TASK REQUIREMENTS: Give back only the lines in the records below from the one with "(374, 97) = (416, 150): white" to the one with "(297, 376) = (532, 159): none", both inclusive, word for word.

INPUT DATA:
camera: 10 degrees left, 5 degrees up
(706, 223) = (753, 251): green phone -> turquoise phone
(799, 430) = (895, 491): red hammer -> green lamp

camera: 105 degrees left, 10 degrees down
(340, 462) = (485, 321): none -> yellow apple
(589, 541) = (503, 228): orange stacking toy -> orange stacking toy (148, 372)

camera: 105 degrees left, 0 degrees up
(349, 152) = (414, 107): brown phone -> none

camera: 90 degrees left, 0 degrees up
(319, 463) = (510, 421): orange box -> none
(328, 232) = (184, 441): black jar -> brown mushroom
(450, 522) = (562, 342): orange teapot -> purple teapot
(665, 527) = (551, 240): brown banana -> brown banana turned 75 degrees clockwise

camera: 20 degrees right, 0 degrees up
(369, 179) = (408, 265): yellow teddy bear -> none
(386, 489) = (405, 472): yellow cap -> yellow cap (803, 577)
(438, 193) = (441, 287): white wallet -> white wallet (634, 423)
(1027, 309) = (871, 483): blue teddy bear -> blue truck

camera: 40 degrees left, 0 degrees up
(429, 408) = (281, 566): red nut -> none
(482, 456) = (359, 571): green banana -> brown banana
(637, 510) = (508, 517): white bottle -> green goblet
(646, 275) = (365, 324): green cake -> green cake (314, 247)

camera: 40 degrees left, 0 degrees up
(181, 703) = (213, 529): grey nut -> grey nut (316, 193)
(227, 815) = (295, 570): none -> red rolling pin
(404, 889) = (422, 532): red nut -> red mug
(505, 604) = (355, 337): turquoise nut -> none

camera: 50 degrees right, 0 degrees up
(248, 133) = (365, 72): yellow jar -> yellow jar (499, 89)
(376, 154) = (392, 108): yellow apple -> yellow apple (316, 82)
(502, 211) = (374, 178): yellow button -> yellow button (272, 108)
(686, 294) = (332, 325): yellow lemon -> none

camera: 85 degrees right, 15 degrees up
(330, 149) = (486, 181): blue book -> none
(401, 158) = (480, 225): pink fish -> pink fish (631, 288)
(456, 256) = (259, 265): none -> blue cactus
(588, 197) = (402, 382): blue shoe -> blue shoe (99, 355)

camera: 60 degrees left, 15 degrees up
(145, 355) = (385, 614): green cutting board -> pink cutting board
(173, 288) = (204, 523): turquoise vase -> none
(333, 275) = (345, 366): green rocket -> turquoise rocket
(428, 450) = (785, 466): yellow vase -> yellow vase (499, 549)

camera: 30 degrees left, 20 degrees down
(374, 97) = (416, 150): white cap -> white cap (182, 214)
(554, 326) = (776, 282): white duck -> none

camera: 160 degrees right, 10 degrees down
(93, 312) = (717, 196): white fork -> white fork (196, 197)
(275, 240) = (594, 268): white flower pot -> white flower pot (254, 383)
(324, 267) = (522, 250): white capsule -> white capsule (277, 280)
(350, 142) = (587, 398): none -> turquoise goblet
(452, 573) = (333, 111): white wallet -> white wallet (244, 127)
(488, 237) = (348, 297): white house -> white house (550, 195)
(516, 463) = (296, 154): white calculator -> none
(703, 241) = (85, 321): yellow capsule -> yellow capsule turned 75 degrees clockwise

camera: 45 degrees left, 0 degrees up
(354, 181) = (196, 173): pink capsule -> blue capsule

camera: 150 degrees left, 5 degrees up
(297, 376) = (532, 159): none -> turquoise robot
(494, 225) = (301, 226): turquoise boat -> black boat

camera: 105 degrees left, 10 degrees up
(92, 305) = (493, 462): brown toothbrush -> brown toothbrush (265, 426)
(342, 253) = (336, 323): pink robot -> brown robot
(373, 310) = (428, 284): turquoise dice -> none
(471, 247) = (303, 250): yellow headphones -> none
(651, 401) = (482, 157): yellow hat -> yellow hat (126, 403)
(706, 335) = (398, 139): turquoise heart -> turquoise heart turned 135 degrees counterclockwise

THE ANSWER:
(374, 97) = (416, 150): white cap -> white cap (182, 214)
(554, 326) = (776, 282): white duck -> none

camera: 160 degrees right, 10 degrees down
(93, 312) = (717, 196): white fork -> white fork (196, 197)
(275, 240) = (594, 268): white flower pot -> white flower pot (254, 383)
(324, 267) = (522, 250): white capsule -> white capsule (277, 280)
(350, 142) = (587, 398): none -> turquoise goblet
(452, 573) = (333, 111): white wallet -> white wallet (244, 127)
(488, 237) = (348, 297): white house -> white house (550, 195)
(516, 463) = (296, 154): white calculator -> none
(703, 241) = (85, 321): yellow capsule -> yellow capsule turned 75 degrees clockwise

camera: 45 degrees left, 0 degrees up
(354, 181) = (196, 173): pink capsule -> blue capsule

camera: 150 degrees left, 5 degrees up
(297, 376) = (532, 159): none -> turquoise robot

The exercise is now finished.